* EXERCISE REQUIREMENTS
From the entries below, please output exactly the lines starting at the one containing "(434, 268) = (439, 280): green" and ending at the one containing "(555, 363) = (550, 345): green", both included.

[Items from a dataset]
*** Begin section ***

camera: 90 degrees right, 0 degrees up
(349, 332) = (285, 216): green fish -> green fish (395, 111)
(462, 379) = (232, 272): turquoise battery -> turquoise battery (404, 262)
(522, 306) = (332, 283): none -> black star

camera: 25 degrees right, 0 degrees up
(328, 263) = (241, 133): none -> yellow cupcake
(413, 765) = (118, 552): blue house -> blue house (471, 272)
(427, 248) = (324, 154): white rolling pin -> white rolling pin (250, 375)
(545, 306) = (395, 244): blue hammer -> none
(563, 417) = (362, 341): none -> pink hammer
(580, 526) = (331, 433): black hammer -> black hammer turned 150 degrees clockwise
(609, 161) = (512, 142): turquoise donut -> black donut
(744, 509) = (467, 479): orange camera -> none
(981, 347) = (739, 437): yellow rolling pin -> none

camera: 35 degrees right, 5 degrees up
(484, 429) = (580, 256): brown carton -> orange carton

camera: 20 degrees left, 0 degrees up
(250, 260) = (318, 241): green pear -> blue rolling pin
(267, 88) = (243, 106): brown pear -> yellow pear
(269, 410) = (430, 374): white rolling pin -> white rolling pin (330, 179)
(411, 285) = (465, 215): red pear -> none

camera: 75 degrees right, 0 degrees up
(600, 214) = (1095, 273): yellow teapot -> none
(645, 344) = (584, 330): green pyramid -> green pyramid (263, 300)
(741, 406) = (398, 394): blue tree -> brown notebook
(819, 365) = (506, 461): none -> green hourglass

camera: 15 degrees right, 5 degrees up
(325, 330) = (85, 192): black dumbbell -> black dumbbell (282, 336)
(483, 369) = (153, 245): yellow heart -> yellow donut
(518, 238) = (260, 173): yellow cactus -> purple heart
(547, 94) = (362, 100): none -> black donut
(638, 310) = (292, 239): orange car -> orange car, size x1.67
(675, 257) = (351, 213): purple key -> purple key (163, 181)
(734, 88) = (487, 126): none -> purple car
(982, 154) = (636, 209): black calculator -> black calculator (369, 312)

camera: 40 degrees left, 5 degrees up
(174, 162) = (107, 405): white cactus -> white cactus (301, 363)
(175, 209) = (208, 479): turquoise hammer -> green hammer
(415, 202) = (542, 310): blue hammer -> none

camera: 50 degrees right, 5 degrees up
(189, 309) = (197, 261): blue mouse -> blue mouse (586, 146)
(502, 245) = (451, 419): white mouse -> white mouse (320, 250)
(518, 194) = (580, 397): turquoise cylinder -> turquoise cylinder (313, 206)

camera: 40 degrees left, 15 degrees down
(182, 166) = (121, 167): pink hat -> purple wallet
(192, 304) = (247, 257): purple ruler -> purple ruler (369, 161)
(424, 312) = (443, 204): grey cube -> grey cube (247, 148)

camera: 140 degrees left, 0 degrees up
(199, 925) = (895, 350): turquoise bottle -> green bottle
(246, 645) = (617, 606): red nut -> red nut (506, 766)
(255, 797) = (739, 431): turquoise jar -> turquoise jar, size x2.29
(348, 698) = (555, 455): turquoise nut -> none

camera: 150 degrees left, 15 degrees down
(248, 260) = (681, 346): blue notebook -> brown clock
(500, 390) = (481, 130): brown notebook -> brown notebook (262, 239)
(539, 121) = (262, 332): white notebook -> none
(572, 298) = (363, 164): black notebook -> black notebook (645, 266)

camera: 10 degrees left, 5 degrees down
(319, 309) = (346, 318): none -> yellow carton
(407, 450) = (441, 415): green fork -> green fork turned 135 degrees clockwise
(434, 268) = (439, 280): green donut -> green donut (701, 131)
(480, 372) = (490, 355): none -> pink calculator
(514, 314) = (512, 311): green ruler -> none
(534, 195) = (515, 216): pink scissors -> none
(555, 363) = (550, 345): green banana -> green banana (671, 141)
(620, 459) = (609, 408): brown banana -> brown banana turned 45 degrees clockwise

*** End section ***

* ANSWER BELOW
(434, 268) = (439, 280): green donut -> green donut (701, 131)
(480, 372) = (490, 355): none -> pink calculator
(514, 314) = (512, 311): green ruler -> none
(534, 195) = (515, 216): pink scissors -> none
(555, 363) = (550, 345): green banana -> green banana (671, 141)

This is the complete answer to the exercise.